Please copy exactly the lines that begin with the one containing "orange semicircle: moved" and end with the last line of the entries.

▬▬▬▬▬▬

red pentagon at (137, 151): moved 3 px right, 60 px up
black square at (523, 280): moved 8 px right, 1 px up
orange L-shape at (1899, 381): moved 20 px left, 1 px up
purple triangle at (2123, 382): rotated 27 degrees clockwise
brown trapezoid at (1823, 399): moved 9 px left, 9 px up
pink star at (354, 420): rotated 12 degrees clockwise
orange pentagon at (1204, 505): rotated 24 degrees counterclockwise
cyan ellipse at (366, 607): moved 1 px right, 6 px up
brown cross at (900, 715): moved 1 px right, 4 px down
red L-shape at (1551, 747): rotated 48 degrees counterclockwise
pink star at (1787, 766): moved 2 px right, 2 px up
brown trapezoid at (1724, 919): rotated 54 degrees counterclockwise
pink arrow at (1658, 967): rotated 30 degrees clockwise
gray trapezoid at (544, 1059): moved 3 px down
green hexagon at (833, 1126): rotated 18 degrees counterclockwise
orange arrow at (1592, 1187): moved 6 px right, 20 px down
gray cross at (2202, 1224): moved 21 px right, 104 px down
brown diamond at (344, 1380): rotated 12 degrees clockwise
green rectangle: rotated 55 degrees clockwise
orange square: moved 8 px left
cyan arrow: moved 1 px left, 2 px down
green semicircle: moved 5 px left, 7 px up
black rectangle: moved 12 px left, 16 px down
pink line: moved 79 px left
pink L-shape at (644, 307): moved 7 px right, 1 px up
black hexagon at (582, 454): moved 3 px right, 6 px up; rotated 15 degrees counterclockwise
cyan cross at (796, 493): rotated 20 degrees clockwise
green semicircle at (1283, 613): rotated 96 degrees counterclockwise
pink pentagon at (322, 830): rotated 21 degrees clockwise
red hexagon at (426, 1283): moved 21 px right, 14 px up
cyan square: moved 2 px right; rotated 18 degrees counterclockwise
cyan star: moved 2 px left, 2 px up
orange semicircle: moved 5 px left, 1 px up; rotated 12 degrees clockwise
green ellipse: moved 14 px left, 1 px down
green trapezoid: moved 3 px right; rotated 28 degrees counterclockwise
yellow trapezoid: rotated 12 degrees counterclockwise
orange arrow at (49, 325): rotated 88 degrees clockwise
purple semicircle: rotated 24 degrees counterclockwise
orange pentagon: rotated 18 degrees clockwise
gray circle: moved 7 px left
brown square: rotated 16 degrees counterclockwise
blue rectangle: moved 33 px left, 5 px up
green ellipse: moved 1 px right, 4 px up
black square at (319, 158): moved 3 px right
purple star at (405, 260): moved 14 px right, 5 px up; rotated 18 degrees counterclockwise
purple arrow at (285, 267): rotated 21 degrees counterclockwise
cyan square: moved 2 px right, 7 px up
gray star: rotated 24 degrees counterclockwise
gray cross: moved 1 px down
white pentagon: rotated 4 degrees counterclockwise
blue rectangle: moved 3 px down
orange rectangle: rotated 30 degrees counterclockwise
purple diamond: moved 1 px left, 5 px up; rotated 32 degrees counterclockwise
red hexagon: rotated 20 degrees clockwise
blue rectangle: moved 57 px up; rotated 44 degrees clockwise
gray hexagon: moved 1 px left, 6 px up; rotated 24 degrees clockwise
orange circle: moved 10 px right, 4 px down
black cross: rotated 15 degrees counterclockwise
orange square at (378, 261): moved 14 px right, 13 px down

▬▬▬▬▬▬

● TASK RESULT:
orange semicircle: moved 5 px left, 1 px up; rotated 12 degrees clockwise
green ellipse: moved 14 px left, 1 px down
green trapezoid: moved 3 px right; rotated 28 degrees counterclockwise
yellow trapezoid: rotated 12 degrees counterclockwise
orange arrow at (49, 325): rotated 88 degrees clockwise
purple semicircle: rotated 24 degrees counterclockwise
orange pentagon: rotated 18 degrees clockwise
gray circle: moved 7 px left
brown square: rotated 16 degrees counterclockwise
blue rectangle: moved 33 px left, 5 px up
green ellipse: moved 1 px right, 4 px up
black square at (319, 158): moved 3 px right
purple star at (405, 260): moved 14 px right, 5 px up; rotated 18 degrees counterclockwise
purple arrow at (285, 267): rotated 21 degrees counterclockwise
cyan square: moved 2 px right, 7 px up
gray star: rotated 24 degrees counterclockwise
gray cross: moved 1 px down
white pentagon: rotated 4 degrees counterclockwise
blue rectangle: moved 3 px down
orange rectangle: rotated 30 degrees counterclockwise
purple diamond: moved 1 px left, 5 px up; rotated 32 degrees counterclockwise
red hexagon: rotated 20 degrees clockwise
blue rectangle: moved 57 px up; rotated 44 degrees clockwise
gray hexagon: moved 1 px left, 6 px up; rotated 24 degrees clockwise
orange circle: moved 10 px right, 4 px down
black cross: rotated 15 degrees counterclockwise
orange square at (378, 261): moved 14 px right, 13 px down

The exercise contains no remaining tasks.